== Record excerpts ==
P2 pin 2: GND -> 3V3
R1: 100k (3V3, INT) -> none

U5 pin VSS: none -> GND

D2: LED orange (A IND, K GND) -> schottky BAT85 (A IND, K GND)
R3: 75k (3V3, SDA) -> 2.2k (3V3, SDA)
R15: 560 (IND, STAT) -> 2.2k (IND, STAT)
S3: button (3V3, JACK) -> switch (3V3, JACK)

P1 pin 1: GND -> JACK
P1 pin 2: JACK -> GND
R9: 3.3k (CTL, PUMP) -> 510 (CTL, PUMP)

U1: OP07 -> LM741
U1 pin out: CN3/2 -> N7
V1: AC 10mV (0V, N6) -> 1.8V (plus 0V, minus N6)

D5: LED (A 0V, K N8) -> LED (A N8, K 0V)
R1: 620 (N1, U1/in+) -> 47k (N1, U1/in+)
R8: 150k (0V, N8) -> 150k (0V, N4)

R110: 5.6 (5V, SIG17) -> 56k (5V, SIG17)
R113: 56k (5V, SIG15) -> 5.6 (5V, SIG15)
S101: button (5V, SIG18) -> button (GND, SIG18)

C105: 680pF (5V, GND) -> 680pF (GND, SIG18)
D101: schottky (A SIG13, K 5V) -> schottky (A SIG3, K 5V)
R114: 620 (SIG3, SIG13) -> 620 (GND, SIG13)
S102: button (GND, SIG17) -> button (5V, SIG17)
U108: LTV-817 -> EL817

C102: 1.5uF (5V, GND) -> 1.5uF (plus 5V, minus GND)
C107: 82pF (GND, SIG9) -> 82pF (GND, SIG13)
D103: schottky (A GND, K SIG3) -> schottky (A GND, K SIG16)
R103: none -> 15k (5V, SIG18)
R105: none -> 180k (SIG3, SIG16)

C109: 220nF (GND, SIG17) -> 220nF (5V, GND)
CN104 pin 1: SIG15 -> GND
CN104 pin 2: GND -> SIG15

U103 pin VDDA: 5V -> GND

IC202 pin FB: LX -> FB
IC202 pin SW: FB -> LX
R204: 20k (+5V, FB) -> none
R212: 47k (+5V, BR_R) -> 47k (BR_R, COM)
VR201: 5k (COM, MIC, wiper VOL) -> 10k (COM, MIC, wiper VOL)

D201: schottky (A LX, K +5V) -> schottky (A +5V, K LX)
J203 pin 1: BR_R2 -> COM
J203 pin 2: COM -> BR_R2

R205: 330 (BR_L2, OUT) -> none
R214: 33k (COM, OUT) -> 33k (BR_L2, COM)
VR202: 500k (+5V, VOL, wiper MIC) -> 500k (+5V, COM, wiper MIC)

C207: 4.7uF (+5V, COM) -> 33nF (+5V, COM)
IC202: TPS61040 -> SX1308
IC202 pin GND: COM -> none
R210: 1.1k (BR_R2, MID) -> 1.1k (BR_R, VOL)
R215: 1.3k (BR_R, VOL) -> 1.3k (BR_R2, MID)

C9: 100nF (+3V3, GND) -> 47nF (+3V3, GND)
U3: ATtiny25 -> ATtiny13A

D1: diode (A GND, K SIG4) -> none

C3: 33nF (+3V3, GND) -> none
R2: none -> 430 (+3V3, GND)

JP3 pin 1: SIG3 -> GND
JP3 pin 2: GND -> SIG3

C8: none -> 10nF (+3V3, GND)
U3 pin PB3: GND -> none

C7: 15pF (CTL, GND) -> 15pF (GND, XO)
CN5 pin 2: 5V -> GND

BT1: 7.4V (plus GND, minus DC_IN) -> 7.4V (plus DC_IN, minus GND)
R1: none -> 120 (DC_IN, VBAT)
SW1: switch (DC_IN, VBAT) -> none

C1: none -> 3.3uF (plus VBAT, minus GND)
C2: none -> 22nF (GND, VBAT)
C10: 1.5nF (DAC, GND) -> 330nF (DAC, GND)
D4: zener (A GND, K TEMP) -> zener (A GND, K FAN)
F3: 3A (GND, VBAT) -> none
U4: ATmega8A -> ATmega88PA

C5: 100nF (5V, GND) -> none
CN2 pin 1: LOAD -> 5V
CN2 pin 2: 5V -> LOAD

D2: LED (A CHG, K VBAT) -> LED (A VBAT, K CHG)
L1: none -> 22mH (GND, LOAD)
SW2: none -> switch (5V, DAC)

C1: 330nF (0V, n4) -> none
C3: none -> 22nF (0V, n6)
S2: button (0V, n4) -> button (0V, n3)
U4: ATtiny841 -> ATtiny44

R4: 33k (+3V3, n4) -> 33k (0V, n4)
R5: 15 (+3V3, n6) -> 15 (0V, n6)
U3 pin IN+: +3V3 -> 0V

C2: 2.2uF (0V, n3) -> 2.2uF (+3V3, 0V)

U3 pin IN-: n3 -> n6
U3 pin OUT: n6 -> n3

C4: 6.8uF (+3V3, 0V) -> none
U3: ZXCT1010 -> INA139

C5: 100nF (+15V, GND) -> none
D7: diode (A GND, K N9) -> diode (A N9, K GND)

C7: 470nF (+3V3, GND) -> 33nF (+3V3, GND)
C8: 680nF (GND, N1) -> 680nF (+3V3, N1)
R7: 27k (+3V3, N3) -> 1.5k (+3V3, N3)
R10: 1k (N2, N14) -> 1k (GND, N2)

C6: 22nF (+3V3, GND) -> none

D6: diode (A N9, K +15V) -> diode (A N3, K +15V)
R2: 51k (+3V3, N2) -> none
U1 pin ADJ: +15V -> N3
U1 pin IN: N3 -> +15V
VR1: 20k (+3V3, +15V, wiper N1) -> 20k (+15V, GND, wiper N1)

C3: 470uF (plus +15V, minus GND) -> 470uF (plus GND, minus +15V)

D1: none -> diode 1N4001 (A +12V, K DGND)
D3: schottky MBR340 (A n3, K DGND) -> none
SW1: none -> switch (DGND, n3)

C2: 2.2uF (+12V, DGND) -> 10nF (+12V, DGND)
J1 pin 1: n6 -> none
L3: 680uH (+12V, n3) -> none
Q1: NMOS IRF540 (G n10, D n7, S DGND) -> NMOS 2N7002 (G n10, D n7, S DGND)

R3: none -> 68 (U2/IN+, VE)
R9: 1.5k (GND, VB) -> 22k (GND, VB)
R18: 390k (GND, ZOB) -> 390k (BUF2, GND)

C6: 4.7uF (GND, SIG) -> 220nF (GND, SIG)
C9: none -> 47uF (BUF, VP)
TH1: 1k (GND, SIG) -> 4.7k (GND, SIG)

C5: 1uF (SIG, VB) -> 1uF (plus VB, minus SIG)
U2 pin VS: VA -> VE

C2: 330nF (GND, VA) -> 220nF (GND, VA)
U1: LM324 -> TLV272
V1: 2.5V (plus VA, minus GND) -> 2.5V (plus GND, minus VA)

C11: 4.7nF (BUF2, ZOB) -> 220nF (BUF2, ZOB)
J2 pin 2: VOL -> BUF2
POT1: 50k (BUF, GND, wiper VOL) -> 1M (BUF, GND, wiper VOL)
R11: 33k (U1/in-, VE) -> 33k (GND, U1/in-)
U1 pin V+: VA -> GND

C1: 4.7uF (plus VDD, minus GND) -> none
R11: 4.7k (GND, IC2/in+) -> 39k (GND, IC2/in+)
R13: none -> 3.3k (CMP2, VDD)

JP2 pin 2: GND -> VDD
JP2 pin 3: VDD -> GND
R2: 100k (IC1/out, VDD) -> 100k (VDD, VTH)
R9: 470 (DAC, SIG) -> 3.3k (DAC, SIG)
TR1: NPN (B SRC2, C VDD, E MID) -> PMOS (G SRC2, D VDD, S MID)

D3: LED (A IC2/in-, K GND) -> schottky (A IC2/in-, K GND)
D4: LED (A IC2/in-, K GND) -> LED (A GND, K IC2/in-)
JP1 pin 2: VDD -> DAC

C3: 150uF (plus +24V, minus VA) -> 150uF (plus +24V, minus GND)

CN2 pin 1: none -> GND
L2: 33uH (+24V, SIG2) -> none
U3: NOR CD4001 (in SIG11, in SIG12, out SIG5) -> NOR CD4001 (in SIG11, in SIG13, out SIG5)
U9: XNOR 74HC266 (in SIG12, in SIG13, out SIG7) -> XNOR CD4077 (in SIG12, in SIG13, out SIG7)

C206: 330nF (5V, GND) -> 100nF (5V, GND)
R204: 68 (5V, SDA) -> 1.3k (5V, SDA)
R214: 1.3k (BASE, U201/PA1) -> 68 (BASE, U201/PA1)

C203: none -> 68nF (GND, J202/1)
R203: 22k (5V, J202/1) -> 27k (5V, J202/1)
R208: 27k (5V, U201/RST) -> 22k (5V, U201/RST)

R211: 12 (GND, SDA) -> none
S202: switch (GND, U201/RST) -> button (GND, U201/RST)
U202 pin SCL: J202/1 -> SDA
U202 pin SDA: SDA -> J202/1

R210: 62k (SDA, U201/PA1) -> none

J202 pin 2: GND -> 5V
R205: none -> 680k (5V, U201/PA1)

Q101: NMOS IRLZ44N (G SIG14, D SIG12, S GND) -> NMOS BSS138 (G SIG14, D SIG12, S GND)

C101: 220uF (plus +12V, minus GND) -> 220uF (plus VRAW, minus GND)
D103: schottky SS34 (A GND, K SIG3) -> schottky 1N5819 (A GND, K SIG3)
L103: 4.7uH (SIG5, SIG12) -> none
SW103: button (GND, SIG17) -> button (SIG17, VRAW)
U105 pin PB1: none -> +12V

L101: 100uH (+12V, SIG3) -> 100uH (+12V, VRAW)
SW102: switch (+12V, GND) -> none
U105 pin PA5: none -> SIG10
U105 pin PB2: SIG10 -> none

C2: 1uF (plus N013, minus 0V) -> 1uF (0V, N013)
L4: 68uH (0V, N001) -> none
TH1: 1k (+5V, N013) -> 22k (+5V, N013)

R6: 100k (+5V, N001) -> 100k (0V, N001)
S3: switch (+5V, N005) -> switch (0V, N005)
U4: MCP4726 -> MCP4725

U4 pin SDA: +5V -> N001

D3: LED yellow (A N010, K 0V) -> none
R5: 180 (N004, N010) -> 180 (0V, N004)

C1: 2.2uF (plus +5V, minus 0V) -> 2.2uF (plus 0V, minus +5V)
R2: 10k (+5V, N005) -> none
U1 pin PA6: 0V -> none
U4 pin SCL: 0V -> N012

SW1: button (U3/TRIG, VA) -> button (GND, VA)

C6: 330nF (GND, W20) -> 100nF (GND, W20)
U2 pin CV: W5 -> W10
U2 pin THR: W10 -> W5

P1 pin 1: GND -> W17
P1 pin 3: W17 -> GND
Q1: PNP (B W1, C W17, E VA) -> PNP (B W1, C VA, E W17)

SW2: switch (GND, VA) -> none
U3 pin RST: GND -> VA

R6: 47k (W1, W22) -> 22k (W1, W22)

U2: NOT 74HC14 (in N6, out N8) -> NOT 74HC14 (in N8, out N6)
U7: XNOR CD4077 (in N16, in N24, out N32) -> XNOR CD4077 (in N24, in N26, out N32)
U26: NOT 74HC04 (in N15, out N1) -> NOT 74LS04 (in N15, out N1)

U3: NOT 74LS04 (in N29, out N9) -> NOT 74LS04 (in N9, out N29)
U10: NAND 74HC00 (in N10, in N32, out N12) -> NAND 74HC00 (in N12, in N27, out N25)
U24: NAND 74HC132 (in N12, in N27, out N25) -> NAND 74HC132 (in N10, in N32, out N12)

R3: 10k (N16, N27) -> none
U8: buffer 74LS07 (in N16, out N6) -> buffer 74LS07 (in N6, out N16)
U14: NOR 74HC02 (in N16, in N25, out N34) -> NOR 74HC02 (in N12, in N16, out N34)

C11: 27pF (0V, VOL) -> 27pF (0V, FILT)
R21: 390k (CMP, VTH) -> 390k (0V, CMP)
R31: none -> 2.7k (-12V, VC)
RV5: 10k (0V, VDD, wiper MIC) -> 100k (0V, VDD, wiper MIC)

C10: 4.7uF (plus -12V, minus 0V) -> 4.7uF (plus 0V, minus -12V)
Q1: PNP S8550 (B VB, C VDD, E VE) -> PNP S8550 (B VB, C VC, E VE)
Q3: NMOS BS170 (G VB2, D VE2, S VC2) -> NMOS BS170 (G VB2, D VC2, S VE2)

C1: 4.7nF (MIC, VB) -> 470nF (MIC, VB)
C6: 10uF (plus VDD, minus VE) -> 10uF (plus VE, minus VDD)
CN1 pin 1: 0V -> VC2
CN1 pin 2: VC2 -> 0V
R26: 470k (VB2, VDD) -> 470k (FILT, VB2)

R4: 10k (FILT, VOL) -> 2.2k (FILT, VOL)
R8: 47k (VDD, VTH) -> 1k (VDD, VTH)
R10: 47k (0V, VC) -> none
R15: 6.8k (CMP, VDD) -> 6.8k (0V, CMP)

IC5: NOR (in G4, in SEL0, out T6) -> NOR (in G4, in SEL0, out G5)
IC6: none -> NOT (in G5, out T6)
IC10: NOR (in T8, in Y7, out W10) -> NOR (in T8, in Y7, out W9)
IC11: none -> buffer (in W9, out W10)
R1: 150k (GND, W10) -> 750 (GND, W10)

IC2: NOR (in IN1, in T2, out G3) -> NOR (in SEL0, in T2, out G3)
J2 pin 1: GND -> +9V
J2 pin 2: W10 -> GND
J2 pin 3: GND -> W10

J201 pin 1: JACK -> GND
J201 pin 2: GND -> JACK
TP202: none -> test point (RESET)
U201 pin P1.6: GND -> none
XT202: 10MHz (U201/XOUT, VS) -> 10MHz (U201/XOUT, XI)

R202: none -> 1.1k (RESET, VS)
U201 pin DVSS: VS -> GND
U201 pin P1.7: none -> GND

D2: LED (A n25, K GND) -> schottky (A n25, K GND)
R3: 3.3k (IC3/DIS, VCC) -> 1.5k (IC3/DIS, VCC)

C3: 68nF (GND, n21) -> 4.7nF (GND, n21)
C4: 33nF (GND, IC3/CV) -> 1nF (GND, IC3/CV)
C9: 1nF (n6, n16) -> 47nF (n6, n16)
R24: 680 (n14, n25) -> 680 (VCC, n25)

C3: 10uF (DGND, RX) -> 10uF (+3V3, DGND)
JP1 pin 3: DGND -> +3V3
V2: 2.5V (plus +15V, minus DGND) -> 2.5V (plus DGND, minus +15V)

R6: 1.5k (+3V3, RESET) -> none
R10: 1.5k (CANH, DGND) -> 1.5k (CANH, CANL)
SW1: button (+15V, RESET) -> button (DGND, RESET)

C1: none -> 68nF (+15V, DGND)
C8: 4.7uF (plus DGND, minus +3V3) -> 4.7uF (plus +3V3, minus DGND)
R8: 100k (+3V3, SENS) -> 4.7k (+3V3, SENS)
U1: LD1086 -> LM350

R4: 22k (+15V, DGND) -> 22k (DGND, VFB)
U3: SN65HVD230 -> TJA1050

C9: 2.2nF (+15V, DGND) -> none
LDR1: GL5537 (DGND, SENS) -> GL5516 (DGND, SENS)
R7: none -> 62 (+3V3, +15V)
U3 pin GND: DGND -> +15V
===
Take the stretch of lines above from the one containing "R10: 1k (N2, N14) -> 1k (GND, N2)" through the one containing "CN2 pin 1: none -> GND" and repeat it exactly, adding no other line.

R10: 1k (N2, N14) -> 1k (GND, N2)

C6: 22nF (+3V3, GND) -> none

D6: diode (A N9, K +15V) -> diode (A N3, K +15V)
R2: 51k (+3V3, N2) -> none
U1 pin ADJ: +15V -> N3
U1 pin IN: N3 -> +15V
VR1: 20k (+3V3, +15V, wiper N1) -> 20k (+15V, GND, wiper N1)

C3: 470uF (plus +15V, minus GND) -> 470uF (plus GND, minus +15V)

D1: none -> diode 1N4001 (A +12V, K DGND)
D3: schottky MBR340 (A n3, K DGND) -> none
SW1: none -> switch (DGND, n3)

C2: 2.2uF (+12V, DGND) -> 10nF (+12V, DGND)
J1 pin 1: n6 -> none
L3: 680uH (+12V, n3) -> none
Q1: NMOS IRF540 (G n10, D n7, S DGND) -> NMOS 2N7002 (G n10, D n7, S DGND)

R3: none -> 68 (U2/IN+, VE)
R9: 1.5k (GND, VB) -> 22k (GND, VB)
R18: 390k (GND, ZOB) -> 390k (BUF2, GND)

C6: 4.7uF (GND, SIG) -> 220nF (GND, SIG)
C9: none -> 47uF (BUF, VP)
TH1: 1k (GND, SIG) -> 4.7k (GND, SIG)

C5: 1uF (SIG, VB) -> 1uF (plus VB, minus SIG)
U2 pin VS: VA -> VE

C2: 330nF (GND, VA) -> 220nF (GND, VA)
U1: LM324 -> TLV272
V1: 2.5V (plus VA, minus GND) -> 2.5V (plus GND, minus VA)

C11: 4.7nF (BUF2, ZOB) -> 220nF (BUF2, ZOB)
J2 pin 2: VOL -> BUF2
POT1: 50k (BUF, GND, wiper VOL) -> 1M (BUF, GND, wiper VOL)
R11: 33k (U1/in-, VE) -> 33k (GND, U1/in-)
U1 pin V+: VA -> GND

C1: 4.7uF (plus VDD, minus GND) -> none
R11: 4.7k (GND, IC2/in+) -> 39k (GND, IC2/in+)
R13: none -> 3.3k (CMP2, VDD)

JP2 pin 2: GND -> VDD
JP2 pin 3: VDD -> GND
R2: 100k (IC1/out, VDD) -> 100k (VDD, VTH)
R9: 470 (DAC, SIG) -> 3.3k (DAC, SIG)
TR1: NPN (B SRC2, C VDD, E MID) -> PMOS (G SRC2, D VDD, S MID)

D3: LED (A IC2/in-, K GND) -> schottky (A IC2/in-, K GND)
D4: LED (A IC2/in-, K GND) -> LED (A GND, K IC2/in-)
JP1 pin 2: VDD -> DAC

C3: 150uF (plus +24V, minus VA) -> 150uF (plus +24V, minus GND)

CN2 pin 1: none -> GND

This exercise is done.